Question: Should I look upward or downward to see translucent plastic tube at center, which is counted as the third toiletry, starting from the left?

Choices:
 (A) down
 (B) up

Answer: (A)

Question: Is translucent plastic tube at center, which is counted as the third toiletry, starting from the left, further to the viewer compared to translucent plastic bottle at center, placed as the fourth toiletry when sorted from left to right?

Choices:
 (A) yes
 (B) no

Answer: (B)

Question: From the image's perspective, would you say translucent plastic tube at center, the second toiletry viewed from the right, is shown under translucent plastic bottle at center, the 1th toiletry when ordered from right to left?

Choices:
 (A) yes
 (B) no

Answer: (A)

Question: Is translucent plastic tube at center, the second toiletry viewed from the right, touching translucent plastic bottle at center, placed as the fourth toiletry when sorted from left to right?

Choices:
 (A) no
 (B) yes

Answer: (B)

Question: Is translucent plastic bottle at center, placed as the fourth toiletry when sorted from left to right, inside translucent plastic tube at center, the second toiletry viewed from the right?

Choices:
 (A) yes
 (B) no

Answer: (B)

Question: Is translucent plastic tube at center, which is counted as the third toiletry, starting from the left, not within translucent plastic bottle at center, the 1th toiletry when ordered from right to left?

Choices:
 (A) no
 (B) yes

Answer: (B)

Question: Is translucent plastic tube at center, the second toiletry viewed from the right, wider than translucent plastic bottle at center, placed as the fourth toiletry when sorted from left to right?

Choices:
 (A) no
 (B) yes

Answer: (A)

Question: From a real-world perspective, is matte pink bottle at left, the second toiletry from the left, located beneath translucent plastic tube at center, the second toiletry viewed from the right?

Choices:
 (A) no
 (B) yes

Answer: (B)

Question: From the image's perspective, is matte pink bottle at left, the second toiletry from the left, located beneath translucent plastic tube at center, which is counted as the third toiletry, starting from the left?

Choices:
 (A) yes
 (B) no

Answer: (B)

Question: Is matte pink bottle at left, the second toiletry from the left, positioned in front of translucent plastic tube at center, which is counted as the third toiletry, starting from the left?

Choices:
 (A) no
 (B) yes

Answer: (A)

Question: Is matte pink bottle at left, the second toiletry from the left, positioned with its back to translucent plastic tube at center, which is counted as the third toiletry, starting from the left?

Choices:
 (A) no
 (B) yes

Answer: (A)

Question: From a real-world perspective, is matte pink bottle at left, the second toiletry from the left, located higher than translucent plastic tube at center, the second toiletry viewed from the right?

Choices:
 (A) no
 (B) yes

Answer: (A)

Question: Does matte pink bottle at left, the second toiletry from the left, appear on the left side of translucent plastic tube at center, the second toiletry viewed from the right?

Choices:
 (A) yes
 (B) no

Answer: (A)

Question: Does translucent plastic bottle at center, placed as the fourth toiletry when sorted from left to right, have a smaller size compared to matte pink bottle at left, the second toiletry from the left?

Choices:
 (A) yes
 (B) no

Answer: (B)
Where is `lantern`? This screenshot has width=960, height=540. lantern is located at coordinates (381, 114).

Given exercise - Pull out every line above that contains the string "coordinates".

Solution below -
Where is `lantern`? This screenshot has width=960, height=540. lantern is located at coordinates (381, 114).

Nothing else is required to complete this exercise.